### WHAT TO PRODUCE
Repeat all entries word for word; skip images.

(MATERIAL FOR THE TASK Opens)

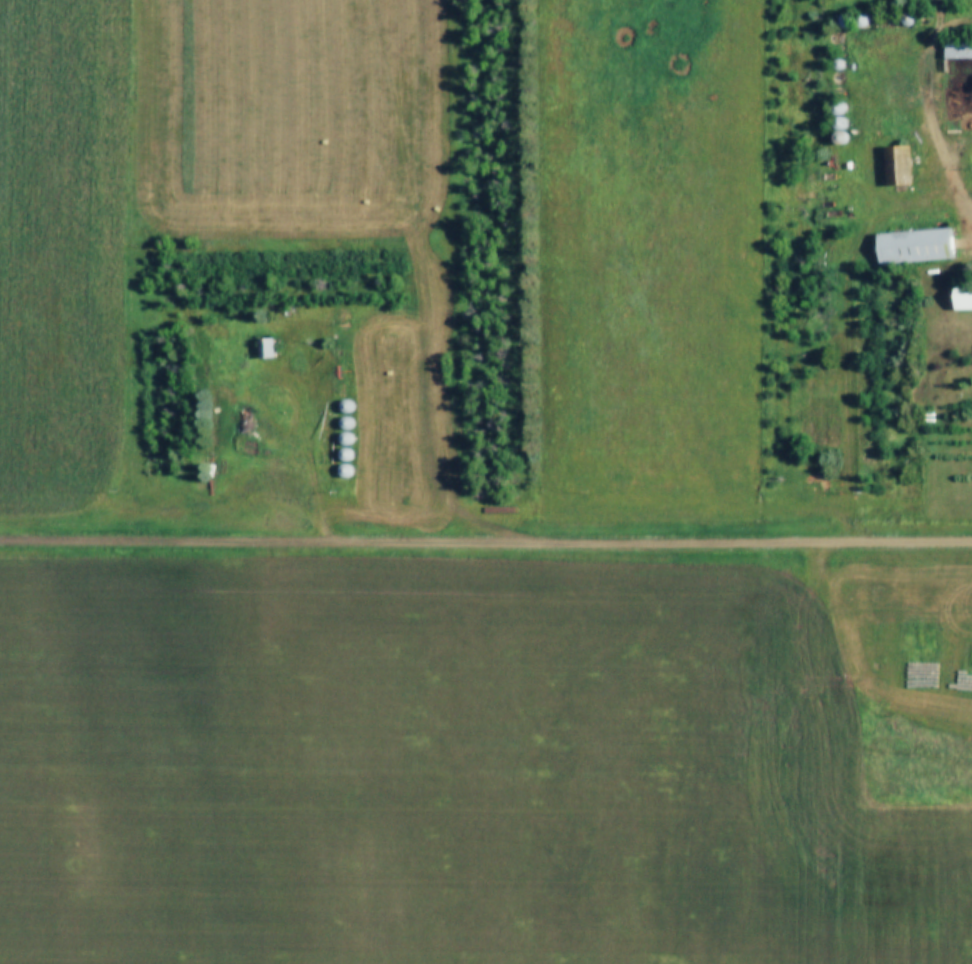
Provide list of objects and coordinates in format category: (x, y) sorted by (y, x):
building: (901, 19)
silo: (901, 19)
building: (837, 20)
silo: (837, 20)
building: (854, 20)
silo: (854, 20)
road: (925, 34)
building: (954, 49)
building: (829, 64)
silo: (829, 64)
building: (832, 110)
silo: (832, 110)
building: (833, 124)
silo: (833, 124)
building: (833, 139)
silo: (833, 139)
road: (931, 156)
building: (891, 167)
building: (908, 247)
building: (960, 298)
building: (258, 348)
building: (339, 407)
silo: (339, 407)
building: (338, 424)
silo: (338, 424)
road: (429, 432)
building: (338, 439)
silo: (338, 439)
building: (338, 455)
silo: (338, 455)
building: (338, 472)
silo: (338, 472)
road: (486, 545)

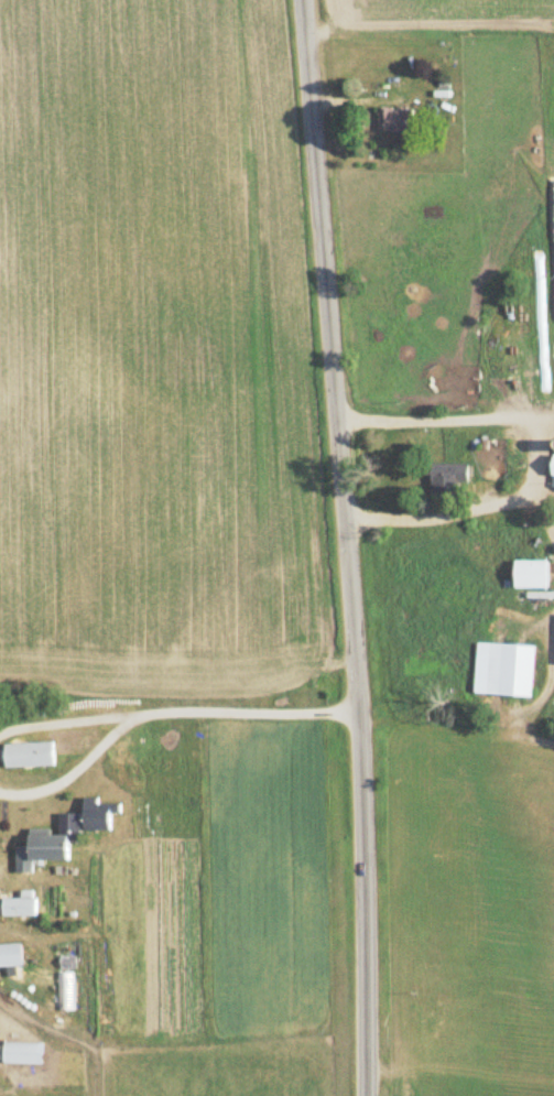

(MATERIAL FOR THE TASK Closes)

### TASK ANSWER
Provide list of objects and coordinates in format category: (x, y) sorted by (y, x):
building: (901, 19)
silo: (901, 19)
building: (837, 20)
silo: (837, 20)
building: (854, 20)
silo: (854, 20)
road: (925, 34)
building: (954, 49)
building: (829, 64)
silo: (829, 64)
building: (832, 110)
silo: (832, 110)
building: (833, 124)
silo: (833, 124)
building: (833, 139)
silo: (833, 139)
road: (931, 156)
building: (891, 167)
building: (908, 247)
building: (960, 298)
building: (258, 348)
building: (339, 407)
silo: (339, 407)
building: (338, 424)
silo: (338, 424)
road: (429, 432)
building: (338, 439)
silo: (338, 439)
building: (338, 455)
silo: (338, 455)
building: (338, 472)
silo: (338, 472)
road: (486, 545)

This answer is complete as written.